--- MATERIAL FOR THIS EXERCISE Enclosed Below ---

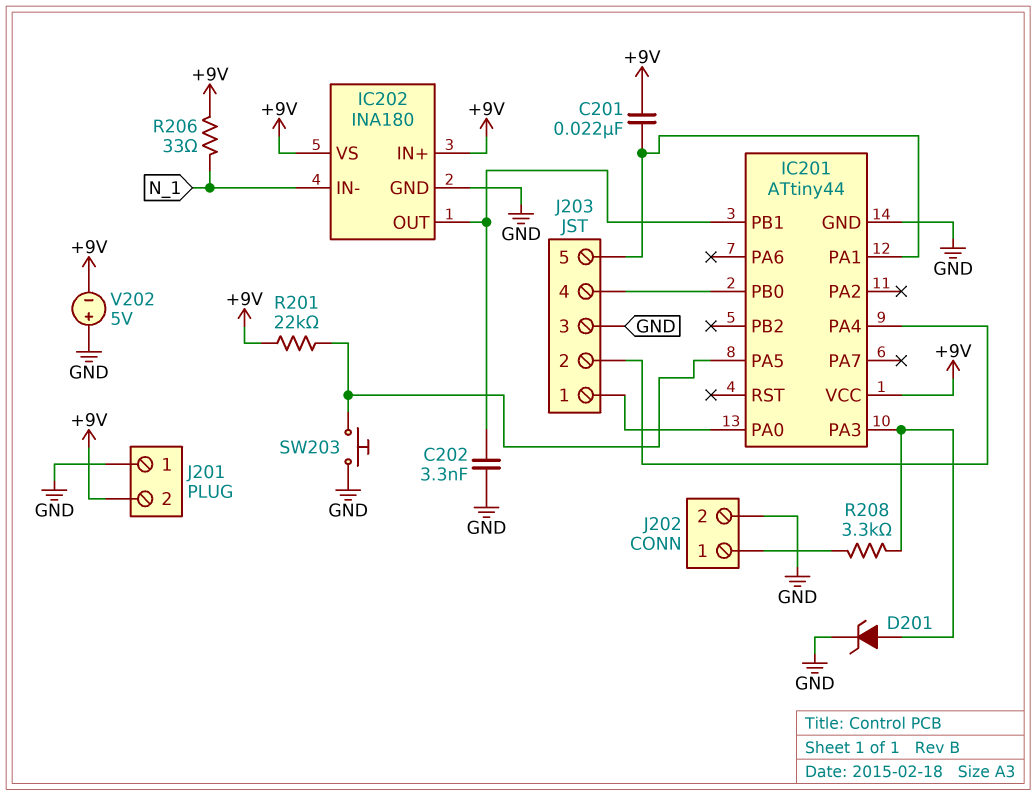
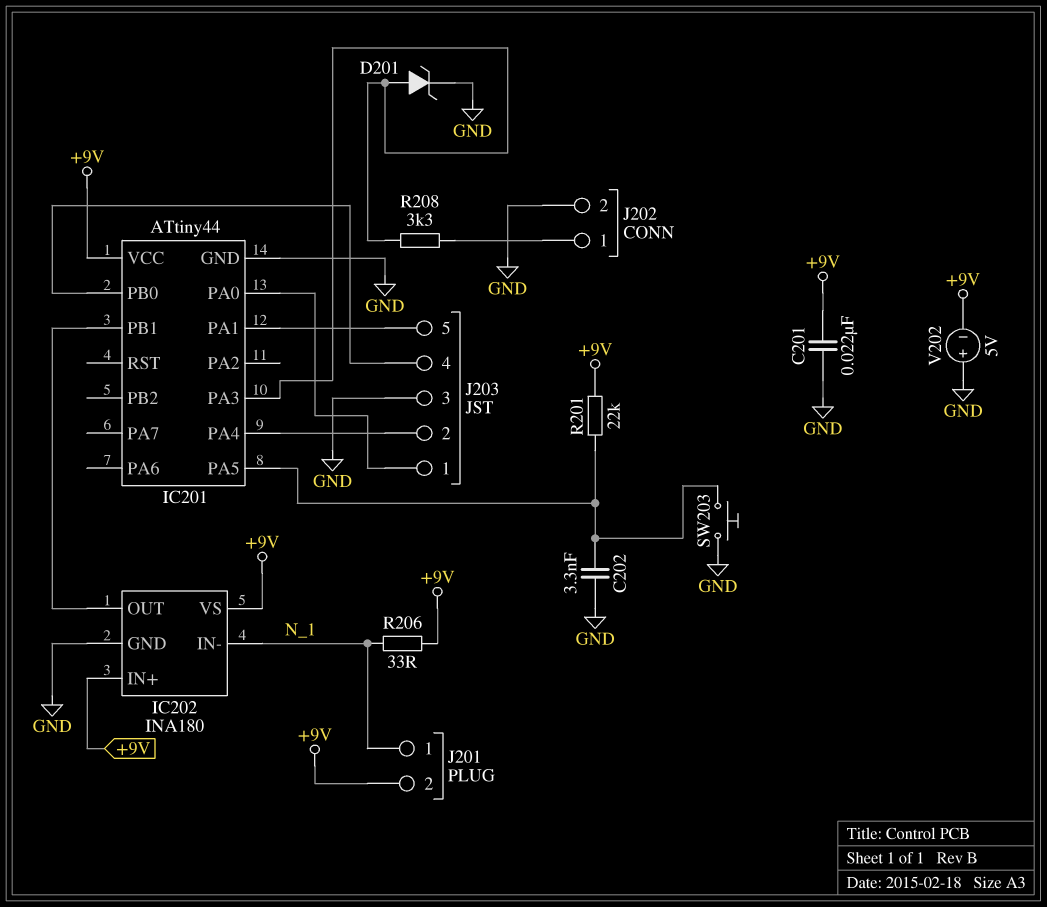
C201: 22nF (+9V, IC201/PA1) -> 22nF (+9V, GND)
C202: 3.3nF (GND, IC201/PB1) -> 3.3nF (GND, IC201/PA5)
J201 pin 1: GND -> N_1

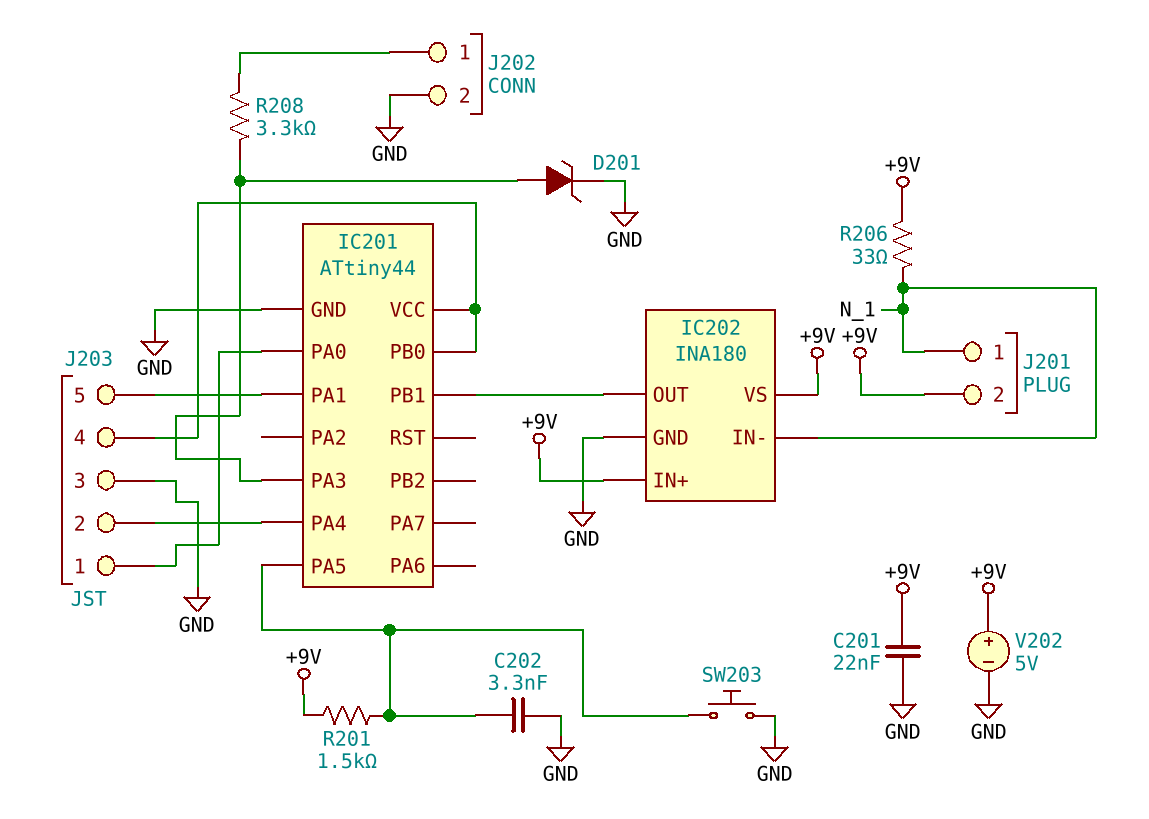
IC201 pin VCC: +9V -> IC201/PB0
R201: 22k (+9V, IC201/PA5) -> 1.5k (+9V, IC201/PA5)
V202: 5V (plus GND, minus +9V) -> 5V (plus +9V, minus GND)

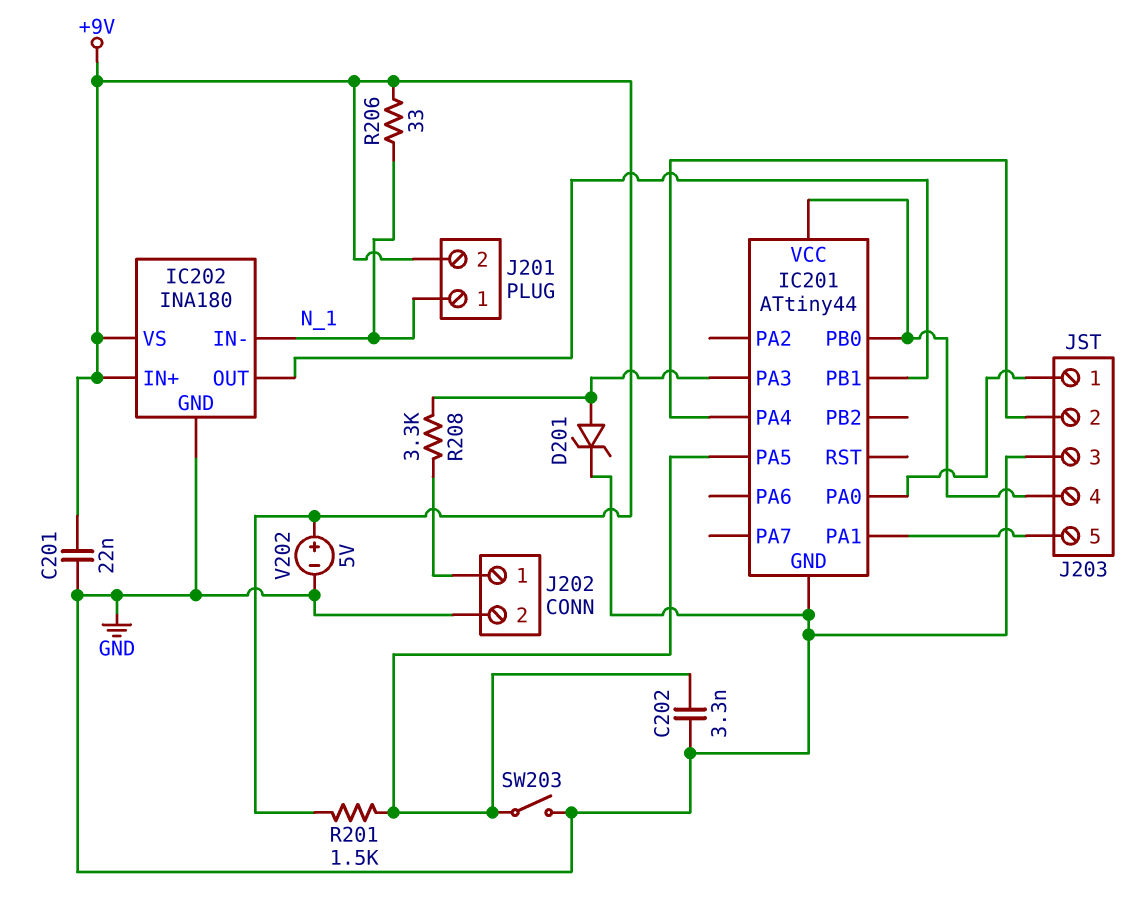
SW203: button (GND, IC201/PA5) -> switch (GND, IC201/PA5)

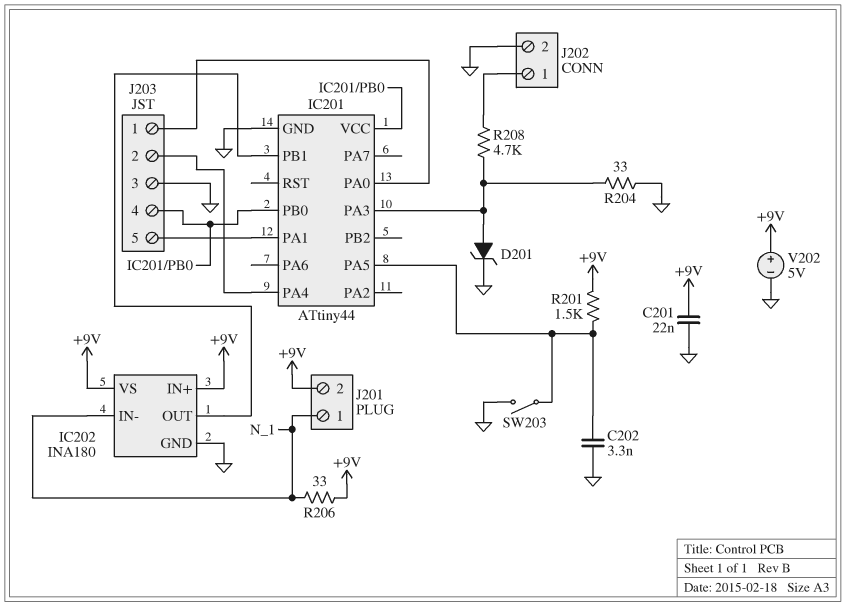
R204: none -> 33 (GND, IC201/PA3)
R208: 3.3k (IC201/PA3, J202/1) -> 4.7k (IC201/PA3, J202/1)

--- End of Enclosed MATERIAL FOR THIS EXERCISE ---

**EXERCISE DETAILS**
No pictures should appear in the copy. Reproduce exactly the lines from the line containing "R201: 22k (+9V, IC201/PA5)" through the last line of the data, inclusive.

**COMPLETED TASK**
R201: 22k (+9V, IC201/PA5) -> 1.5k (+9V, IC201/PA5)
V202: 5V (plus GND, minus +9V) -> 5V (plus +9V, minus GND)

SW203: button (GND, IC201/PA5) -> switch (GND, IC201/PA5)

R204: none -> 33 (GND, IC201/PA3)
R208: 3.3k (IC201/PA3, J202/1) -> 4.7k (IC201/PA3, J202/1)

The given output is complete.